Exercise aim = As the answer, give exactly the lines of the records below from the one with "red tile F4 level 2 -> red tile K7 level 1" through the one with "lime brick F7:G7", ends included and pictures left out.

--- Exercise inputs Enclosed Below ---

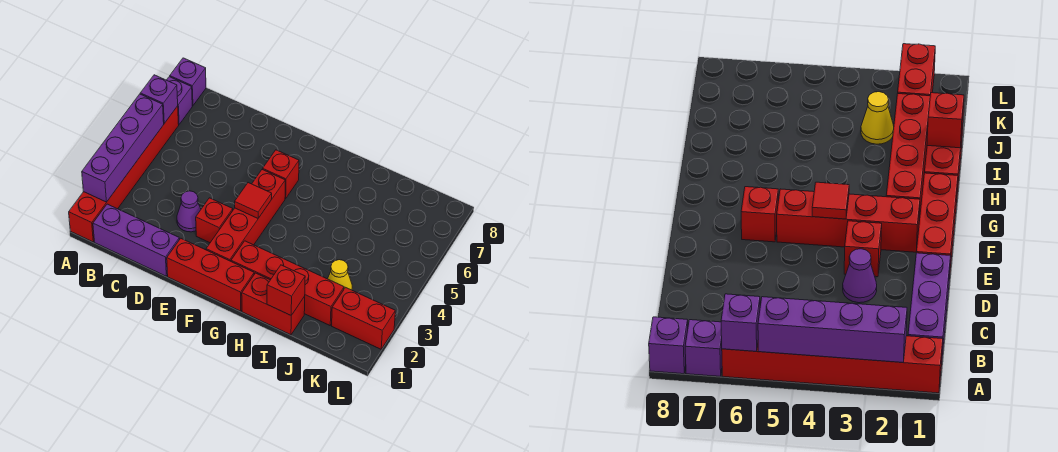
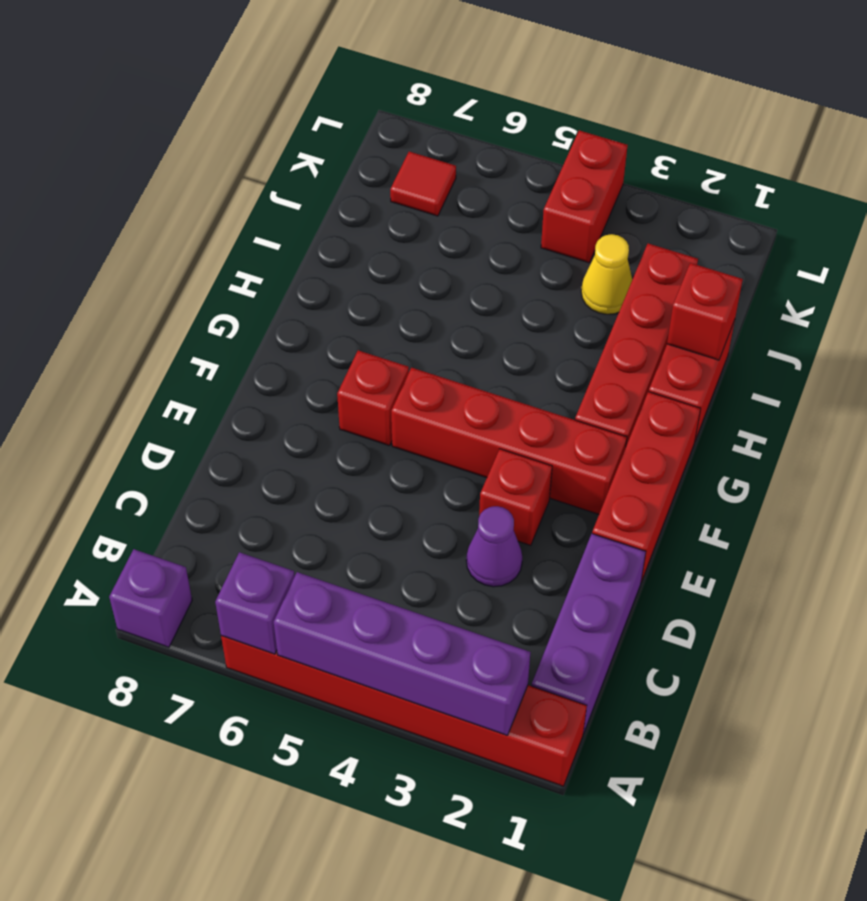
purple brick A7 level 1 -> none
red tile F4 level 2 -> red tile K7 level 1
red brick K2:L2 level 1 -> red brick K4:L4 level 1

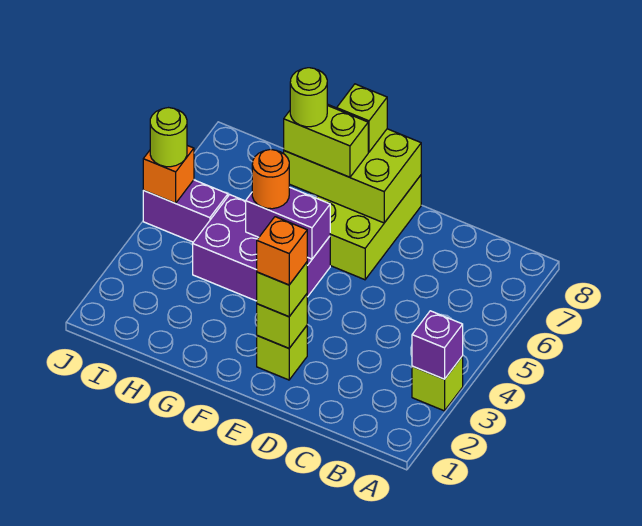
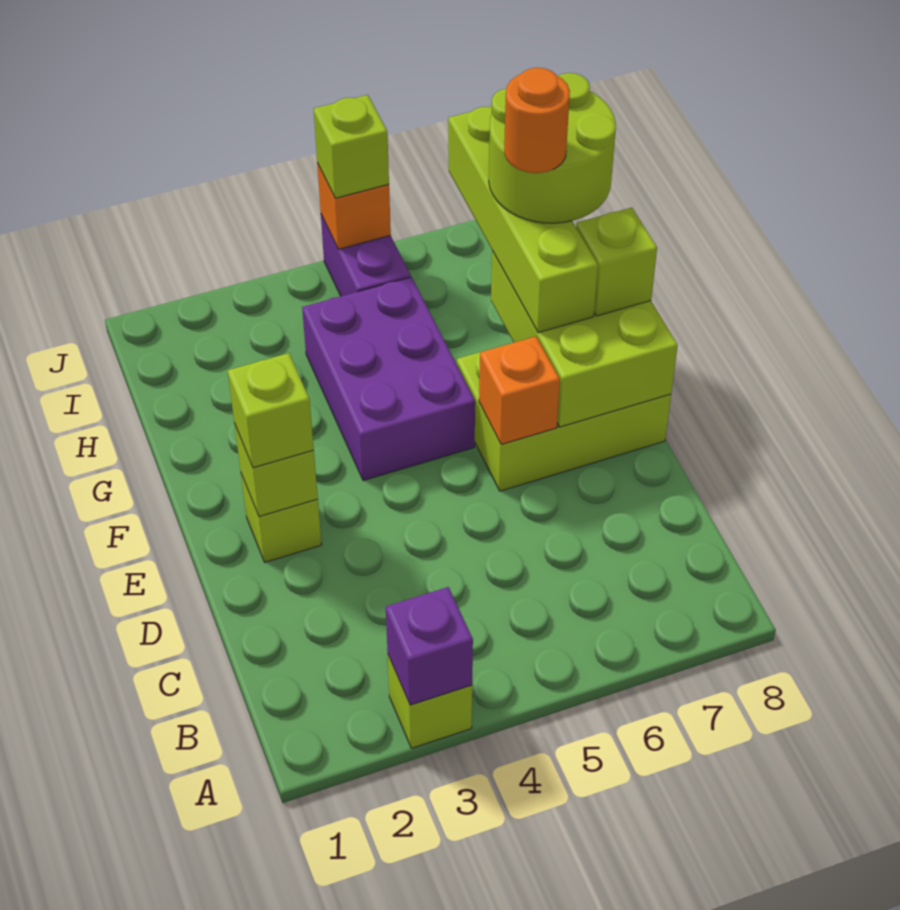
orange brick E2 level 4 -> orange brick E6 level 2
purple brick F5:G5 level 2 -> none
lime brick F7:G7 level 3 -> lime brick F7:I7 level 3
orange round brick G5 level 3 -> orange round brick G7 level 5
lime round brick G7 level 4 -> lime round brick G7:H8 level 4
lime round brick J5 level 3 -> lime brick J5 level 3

--- End of Enclosed Exercise inputs ---
--- Exercise inputs Enclosed Below ---

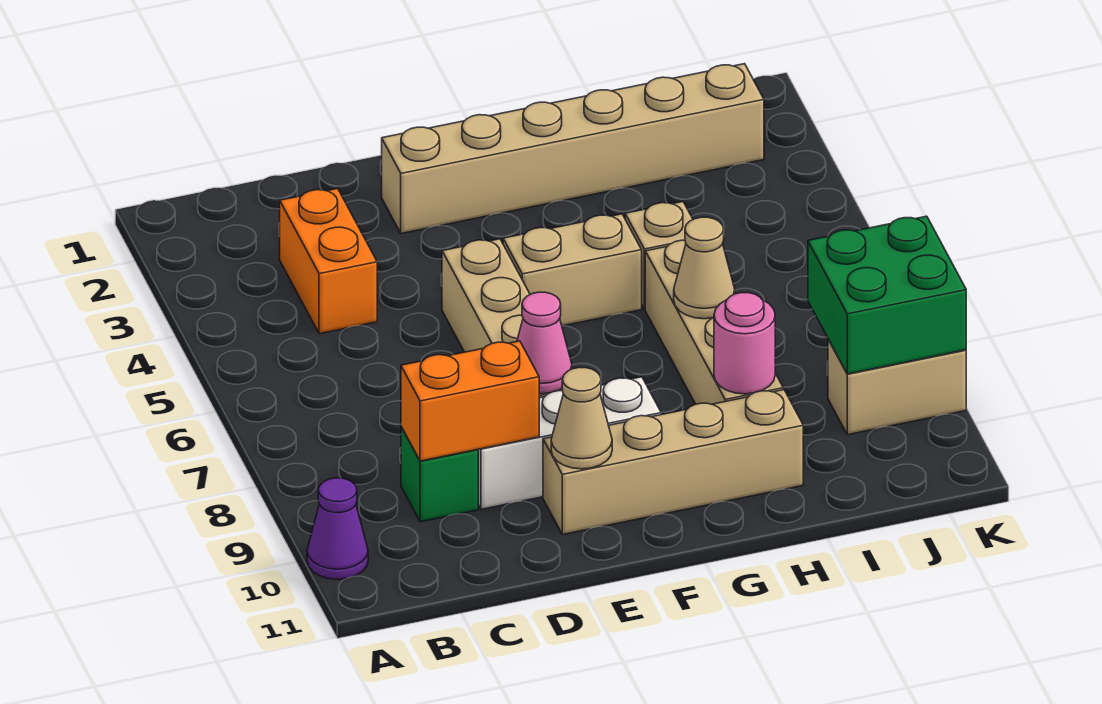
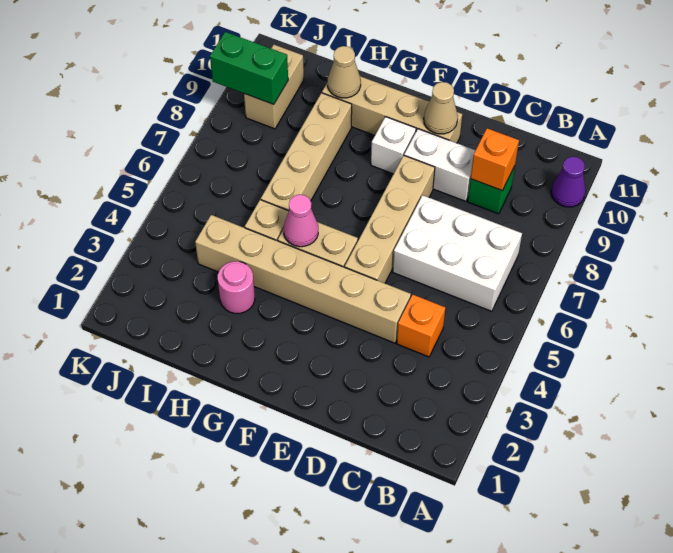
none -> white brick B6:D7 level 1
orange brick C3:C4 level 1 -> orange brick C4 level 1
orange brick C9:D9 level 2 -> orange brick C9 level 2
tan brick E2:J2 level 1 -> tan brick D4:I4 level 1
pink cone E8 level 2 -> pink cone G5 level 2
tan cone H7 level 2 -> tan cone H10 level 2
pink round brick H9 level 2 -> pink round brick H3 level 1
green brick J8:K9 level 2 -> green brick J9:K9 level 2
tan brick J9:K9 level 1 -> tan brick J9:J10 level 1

--- End of Enclosed Exercise inputs ---
--- Exercise inputs Enclosed Below ---

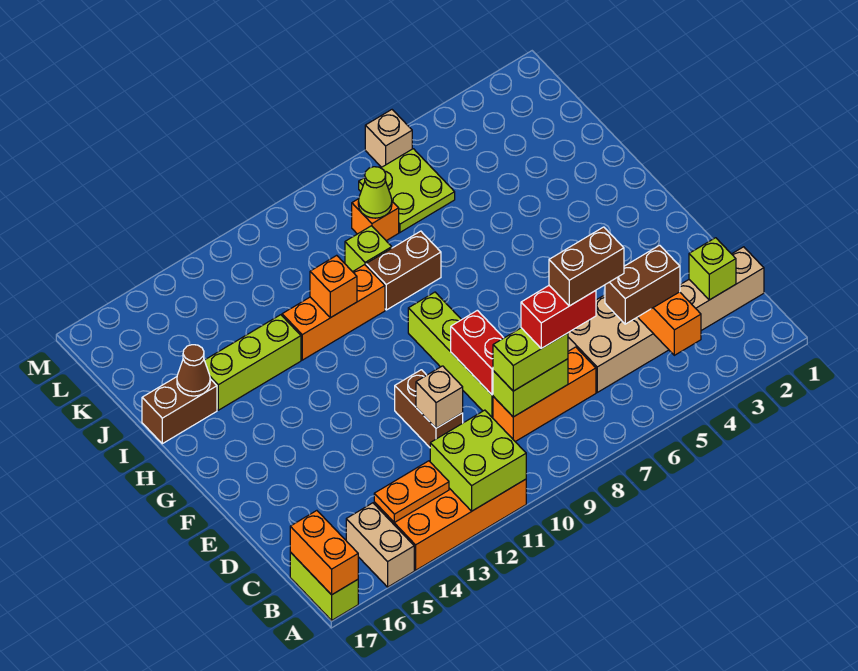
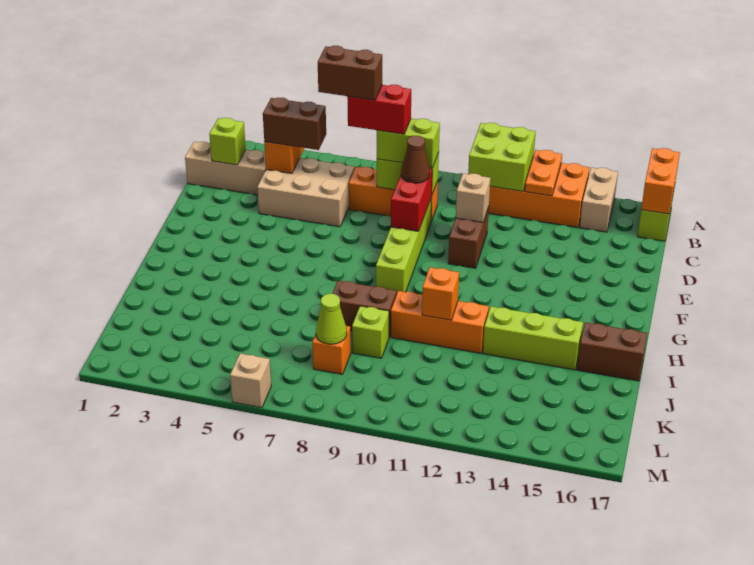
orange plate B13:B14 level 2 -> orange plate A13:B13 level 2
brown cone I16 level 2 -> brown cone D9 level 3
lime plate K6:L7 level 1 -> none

--- End of Enclosed Exercise inputs ---

Worked solution =
red tile F4 level 2 -> red tile K7 level 1
red brick K2:L2 level 1 -> red brick K4:L4 level 1

orange brick E2 level 4 -> orange brick E6 level 2
purple brick F5:G5 level 2 -> none
lime brick F7:G7 level 3 -> lime brick F7:I7 level 3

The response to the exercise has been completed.